▶ _EXERCISE DETAILS_
Below this line is the material. Write out only its lines from the one containing "(798, 256) = (379, 524): yellow" through the one containing "(406, 126) = (495, 115): red", both kept, exactly.

[[ SOURCE DATA, beginning ]]

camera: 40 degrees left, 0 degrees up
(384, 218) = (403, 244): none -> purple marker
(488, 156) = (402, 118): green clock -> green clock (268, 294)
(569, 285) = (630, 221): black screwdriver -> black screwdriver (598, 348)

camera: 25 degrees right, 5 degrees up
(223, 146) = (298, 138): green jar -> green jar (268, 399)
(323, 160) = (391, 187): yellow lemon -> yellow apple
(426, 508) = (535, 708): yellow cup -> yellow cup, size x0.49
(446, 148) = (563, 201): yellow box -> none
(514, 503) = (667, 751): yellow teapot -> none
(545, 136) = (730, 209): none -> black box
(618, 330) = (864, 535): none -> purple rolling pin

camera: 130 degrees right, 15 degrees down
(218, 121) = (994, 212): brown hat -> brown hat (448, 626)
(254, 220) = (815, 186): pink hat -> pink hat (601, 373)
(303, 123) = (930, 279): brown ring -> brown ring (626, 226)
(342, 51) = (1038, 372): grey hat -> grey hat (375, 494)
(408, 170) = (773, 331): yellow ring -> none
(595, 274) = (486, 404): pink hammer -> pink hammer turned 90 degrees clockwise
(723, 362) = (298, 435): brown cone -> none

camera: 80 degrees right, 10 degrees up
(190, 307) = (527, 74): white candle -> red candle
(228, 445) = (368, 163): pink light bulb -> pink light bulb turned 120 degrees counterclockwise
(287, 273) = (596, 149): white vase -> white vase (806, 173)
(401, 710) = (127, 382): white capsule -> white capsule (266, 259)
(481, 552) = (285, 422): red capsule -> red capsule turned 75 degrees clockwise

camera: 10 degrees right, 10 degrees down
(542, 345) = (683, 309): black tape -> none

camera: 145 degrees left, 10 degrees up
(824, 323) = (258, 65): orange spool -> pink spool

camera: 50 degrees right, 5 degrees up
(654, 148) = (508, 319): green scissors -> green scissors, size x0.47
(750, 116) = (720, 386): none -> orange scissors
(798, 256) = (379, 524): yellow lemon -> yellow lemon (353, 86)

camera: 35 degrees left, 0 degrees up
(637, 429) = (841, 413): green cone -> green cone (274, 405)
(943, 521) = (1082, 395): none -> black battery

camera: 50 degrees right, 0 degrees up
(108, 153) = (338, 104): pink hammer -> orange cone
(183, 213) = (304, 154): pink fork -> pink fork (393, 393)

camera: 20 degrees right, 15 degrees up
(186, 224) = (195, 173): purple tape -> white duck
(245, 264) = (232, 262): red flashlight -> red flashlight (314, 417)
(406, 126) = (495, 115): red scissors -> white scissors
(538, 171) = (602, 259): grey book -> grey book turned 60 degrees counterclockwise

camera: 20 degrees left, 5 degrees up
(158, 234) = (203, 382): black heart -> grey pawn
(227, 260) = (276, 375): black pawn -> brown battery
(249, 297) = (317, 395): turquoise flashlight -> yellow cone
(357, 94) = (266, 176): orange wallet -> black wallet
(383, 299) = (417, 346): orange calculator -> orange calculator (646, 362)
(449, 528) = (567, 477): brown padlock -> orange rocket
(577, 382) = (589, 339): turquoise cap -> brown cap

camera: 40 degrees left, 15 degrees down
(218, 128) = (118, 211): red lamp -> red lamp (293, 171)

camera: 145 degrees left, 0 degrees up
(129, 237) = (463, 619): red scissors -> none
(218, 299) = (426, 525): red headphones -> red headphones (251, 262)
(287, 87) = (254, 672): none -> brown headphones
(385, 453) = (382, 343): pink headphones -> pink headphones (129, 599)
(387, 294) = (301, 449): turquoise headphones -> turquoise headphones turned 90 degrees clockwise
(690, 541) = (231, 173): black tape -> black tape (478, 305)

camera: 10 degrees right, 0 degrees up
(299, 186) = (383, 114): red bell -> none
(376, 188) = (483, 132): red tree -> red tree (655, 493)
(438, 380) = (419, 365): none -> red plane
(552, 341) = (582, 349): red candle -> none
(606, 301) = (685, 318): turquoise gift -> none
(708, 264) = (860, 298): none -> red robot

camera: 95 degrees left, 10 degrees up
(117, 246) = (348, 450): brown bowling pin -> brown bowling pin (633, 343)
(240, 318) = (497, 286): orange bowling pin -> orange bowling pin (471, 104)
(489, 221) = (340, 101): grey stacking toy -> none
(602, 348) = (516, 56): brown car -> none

[[ SOURCE DATA, end ]]

▶ _ANSWER SPACE_
(798, 256) = (379, 524): yellow lemon -> yellow lemon (353, 86)

camera: 35 degrees left, 0 degrees up
(637, 429) = (841, 413): green cone -> green cone (274, 405)
(943, 521) = (1082, 395): none -> black battery

camera: 50 degrees right, 0 degrees up
(108, 153) = (338, 104): pink hammer -> orange cone
(183, 213) = (304, 154): pink fork -> pink fork (393, 393)

camera: 20 degrees right, 15 degrees up
(186, 224) = (195, 173): purple tape -> white duck
(245, 264) = (232, 262): red flashlight -> red flashlight (314, 417)
(406, 126) = (495, 115): red scissors -> white scissors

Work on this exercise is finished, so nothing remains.